ACTIVITY =
Copy all lines holding the word "strawberry" from the entries.

(Before-and-after object lists)
·····

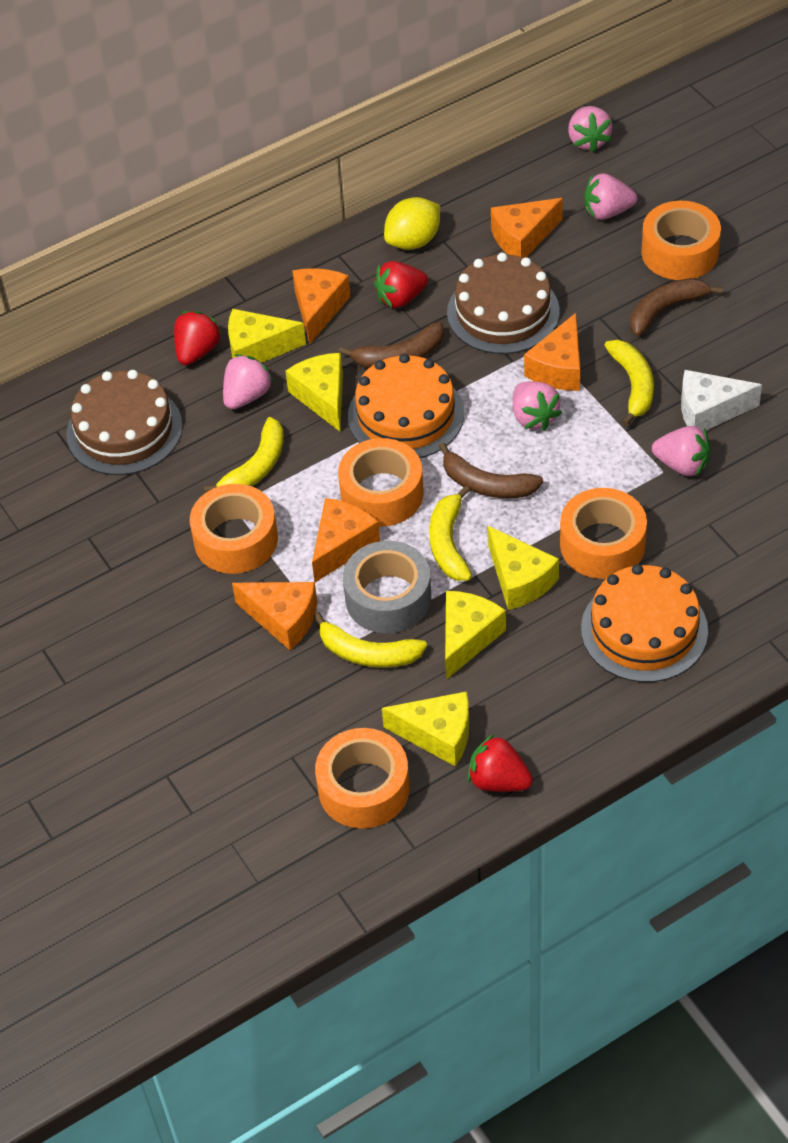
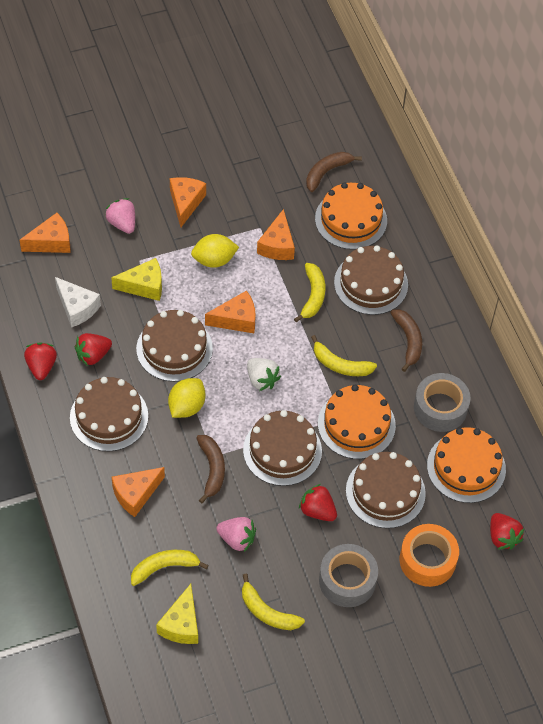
brown cake: 2 -> 5
grey tape: 1 -> 2
orange cake: 2 -> 3
orange tape: 5 -> 1
pink strawberry: 5 -> 2
red strawberry: 3 -> 4
white strawberry: 0 -> 1
yellow cheese: 5 -> 2
yellow lemon: 1 -> 2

·····

ANSWER TO THE EXERCISE =
pink strawberry: 5 -> 2
red strawberry: 3 -> 4
white strawberry: 0 -> 1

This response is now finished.